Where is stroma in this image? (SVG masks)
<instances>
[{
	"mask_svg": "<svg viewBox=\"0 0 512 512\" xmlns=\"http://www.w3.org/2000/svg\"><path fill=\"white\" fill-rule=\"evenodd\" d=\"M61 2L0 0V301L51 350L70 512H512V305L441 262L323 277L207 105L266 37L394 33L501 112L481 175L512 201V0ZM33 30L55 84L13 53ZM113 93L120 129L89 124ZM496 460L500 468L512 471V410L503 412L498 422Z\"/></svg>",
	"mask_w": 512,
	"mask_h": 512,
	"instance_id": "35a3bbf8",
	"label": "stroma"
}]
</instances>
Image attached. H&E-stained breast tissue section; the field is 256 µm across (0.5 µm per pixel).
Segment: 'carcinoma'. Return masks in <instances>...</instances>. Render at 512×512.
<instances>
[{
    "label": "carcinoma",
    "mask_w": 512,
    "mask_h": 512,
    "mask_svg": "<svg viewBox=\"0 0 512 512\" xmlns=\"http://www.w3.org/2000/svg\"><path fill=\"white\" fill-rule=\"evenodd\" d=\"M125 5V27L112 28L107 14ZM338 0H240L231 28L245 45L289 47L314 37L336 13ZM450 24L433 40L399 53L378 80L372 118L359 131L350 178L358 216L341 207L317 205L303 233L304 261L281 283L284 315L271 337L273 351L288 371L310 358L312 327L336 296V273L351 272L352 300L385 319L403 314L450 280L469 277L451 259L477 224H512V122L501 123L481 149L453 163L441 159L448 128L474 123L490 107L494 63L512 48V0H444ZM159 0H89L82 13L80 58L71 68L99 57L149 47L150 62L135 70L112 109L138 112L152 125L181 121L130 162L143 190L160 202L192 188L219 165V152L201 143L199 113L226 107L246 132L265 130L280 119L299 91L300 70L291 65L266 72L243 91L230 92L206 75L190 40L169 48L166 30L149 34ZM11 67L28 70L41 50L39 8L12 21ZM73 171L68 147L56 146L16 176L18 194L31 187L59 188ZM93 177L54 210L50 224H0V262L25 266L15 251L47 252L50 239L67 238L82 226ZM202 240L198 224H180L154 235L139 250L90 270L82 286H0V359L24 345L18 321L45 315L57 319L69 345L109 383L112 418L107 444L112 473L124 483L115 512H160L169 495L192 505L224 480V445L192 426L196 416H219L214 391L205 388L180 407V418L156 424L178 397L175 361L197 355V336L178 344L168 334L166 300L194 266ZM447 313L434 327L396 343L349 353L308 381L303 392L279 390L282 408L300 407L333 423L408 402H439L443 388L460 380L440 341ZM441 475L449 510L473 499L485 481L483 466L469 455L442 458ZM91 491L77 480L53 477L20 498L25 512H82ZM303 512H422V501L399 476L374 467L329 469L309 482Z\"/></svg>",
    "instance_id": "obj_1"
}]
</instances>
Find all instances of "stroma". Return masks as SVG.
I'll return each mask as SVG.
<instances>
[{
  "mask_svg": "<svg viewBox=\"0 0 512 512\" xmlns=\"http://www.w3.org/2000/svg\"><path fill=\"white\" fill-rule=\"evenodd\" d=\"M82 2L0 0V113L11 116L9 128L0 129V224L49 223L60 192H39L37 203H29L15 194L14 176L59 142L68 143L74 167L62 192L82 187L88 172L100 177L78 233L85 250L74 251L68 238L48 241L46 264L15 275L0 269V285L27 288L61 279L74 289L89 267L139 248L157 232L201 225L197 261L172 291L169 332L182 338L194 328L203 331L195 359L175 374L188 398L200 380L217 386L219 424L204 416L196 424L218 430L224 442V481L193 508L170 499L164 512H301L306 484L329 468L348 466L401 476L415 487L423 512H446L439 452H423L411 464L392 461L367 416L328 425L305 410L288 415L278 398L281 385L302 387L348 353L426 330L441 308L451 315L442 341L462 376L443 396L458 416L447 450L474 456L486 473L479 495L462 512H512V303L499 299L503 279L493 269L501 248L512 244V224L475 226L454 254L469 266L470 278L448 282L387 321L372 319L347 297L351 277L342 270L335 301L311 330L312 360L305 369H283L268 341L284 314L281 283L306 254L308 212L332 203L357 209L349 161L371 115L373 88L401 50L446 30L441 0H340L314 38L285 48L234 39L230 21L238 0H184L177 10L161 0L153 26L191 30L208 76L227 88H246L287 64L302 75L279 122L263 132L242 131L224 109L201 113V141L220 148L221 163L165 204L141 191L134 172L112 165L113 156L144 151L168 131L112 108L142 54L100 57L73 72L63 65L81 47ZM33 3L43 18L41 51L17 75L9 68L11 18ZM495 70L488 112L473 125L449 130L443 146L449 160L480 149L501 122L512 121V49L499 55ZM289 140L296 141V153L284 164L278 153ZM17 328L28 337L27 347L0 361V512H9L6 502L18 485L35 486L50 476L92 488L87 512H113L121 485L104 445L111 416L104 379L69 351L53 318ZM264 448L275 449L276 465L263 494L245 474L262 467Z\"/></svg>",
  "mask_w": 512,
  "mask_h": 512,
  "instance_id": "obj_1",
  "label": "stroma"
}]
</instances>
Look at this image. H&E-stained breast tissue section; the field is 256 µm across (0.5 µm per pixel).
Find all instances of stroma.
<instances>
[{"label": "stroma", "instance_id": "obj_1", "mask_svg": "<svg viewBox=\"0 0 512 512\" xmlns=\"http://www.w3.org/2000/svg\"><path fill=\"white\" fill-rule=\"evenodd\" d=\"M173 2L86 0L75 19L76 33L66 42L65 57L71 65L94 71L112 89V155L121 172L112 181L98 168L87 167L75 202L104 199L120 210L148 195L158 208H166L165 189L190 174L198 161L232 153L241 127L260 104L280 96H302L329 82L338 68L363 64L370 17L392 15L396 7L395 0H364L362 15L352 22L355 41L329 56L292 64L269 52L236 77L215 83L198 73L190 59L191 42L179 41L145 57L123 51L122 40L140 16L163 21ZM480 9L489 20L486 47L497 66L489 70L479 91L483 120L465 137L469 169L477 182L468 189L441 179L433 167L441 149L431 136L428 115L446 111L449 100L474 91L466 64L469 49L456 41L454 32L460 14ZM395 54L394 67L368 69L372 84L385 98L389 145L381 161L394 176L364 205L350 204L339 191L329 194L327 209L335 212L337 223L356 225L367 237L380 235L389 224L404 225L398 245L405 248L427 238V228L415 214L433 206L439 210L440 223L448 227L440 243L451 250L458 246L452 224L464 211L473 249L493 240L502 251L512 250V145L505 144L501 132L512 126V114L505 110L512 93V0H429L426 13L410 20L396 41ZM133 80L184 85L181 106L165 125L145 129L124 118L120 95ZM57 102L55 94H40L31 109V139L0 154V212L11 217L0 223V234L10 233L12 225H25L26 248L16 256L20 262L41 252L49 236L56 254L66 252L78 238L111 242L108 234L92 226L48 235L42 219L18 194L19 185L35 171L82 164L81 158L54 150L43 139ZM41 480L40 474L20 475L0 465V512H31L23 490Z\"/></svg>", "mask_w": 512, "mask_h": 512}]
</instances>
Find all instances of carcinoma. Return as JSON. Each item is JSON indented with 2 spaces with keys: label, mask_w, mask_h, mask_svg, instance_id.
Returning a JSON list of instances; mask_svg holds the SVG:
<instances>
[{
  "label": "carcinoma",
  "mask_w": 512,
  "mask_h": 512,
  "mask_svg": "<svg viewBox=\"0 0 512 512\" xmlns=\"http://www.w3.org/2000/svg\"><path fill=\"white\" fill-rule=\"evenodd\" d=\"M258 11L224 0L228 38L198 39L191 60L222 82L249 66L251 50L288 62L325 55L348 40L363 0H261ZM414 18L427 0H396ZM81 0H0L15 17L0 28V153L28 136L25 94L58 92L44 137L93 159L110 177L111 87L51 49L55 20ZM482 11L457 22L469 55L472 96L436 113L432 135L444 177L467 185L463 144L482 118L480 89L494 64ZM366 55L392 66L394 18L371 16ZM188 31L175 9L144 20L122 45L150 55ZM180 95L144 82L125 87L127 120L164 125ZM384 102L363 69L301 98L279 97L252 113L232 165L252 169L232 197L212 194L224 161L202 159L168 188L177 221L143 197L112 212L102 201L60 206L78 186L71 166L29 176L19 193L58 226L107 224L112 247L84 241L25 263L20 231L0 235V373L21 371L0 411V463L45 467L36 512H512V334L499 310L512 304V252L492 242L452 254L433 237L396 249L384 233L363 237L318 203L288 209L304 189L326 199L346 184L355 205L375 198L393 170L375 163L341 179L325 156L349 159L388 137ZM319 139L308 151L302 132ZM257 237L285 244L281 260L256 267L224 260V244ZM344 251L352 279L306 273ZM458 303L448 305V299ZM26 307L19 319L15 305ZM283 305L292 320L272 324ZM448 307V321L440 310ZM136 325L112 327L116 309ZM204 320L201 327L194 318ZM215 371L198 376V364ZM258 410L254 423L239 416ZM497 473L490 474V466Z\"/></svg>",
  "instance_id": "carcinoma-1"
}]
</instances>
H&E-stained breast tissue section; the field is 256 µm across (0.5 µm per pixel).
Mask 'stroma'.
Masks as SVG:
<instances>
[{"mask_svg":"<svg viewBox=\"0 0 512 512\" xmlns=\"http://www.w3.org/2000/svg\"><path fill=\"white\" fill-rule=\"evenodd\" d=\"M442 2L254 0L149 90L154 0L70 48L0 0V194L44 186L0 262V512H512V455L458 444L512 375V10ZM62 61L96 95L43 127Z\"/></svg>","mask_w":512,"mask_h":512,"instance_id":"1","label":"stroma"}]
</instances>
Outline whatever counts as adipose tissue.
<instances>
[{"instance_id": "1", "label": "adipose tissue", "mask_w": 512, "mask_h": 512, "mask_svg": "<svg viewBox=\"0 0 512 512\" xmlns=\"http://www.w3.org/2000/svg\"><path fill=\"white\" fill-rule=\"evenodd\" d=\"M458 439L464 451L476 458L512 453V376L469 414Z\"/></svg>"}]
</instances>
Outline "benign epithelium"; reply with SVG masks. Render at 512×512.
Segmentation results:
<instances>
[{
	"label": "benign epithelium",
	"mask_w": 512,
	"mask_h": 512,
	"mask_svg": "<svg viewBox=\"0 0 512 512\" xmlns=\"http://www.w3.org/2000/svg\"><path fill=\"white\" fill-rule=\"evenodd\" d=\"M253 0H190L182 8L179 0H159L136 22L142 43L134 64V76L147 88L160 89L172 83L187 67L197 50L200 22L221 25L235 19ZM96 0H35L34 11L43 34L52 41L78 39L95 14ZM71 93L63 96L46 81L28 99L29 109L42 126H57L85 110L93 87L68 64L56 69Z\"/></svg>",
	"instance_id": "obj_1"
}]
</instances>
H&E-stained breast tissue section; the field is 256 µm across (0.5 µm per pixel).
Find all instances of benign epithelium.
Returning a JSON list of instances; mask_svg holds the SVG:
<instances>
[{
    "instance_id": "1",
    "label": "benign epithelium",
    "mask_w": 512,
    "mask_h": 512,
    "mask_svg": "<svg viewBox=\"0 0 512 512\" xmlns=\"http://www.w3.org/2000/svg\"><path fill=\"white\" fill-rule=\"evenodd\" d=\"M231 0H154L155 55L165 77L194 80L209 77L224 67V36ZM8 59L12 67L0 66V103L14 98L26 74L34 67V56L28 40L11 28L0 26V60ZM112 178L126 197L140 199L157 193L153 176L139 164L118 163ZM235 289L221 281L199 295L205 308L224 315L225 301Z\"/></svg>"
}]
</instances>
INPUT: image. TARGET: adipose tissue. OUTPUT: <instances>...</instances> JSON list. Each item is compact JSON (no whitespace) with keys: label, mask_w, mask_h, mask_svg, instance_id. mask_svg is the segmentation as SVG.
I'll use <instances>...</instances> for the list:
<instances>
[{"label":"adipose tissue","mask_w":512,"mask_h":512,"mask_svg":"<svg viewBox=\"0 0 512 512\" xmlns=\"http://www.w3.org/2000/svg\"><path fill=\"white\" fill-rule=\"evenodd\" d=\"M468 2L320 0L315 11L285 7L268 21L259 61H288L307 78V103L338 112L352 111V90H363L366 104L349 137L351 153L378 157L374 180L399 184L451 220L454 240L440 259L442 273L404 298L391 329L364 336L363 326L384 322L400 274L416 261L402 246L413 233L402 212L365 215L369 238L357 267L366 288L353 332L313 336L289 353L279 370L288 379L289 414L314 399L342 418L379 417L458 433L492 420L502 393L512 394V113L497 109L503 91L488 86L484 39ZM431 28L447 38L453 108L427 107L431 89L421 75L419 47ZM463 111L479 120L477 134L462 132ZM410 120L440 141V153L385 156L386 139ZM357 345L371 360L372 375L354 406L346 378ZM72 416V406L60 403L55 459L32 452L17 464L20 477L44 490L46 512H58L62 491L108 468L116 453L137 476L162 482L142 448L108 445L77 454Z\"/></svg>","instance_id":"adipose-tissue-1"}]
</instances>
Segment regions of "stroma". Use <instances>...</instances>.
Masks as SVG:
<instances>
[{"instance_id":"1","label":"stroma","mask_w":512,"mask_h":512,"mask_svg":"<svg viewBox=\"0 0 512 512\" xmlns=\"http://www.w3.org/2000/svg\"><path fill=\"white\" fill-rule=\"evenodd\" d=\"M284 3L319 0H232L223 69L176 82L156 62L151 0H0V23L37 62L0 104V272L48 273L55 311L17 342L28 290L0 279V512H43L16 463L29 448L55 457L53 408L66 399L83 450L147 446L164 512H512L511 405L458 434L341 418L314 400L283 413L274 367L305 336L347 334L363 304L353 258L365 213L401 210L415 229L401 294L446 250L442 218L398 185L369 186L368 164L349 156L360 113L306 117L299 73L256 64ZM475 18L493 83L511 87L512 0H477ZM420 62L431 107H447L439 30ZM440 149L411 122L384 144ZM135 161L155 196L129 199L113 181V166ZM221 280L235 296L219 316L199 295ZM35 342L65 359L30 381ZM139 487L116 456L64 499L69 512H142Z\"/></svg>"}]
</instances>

___

The request. Extract the lines above, from the first one through the one containing "Image attached. H&E-stained", and return only those, unchanged.

Answer to this problem.
Where is stroma in this image? (SVG masks)
<instances>
[{
	"mask_svg": "<svg viewBox=\"0 0 512 512\" xmlns=\"http://www.w3.org/2000/svg\"><path fill=\"white\" fill-rule=\"evenodd\" d=\"M61 2L0 0V301L51 350L70 512H512V305L441 262L323 277L207 105L266 37L394 33L501 112L481 175L512 201V0ZM33 30L55 84L13 53ZM113 93L120 129L89 124ZM496 460L500 468L512 471V410L503 412L498 422Z\"/></svg>",
	"mask_w": 512,
	"mask_h": 512,
	"instance_id": "35a3bbf8",
	"label": "stroma"
}]
</instances>
Image attached. H&E-stained breast tissue section; the field is 256 µm across (0.5 µm per pixel).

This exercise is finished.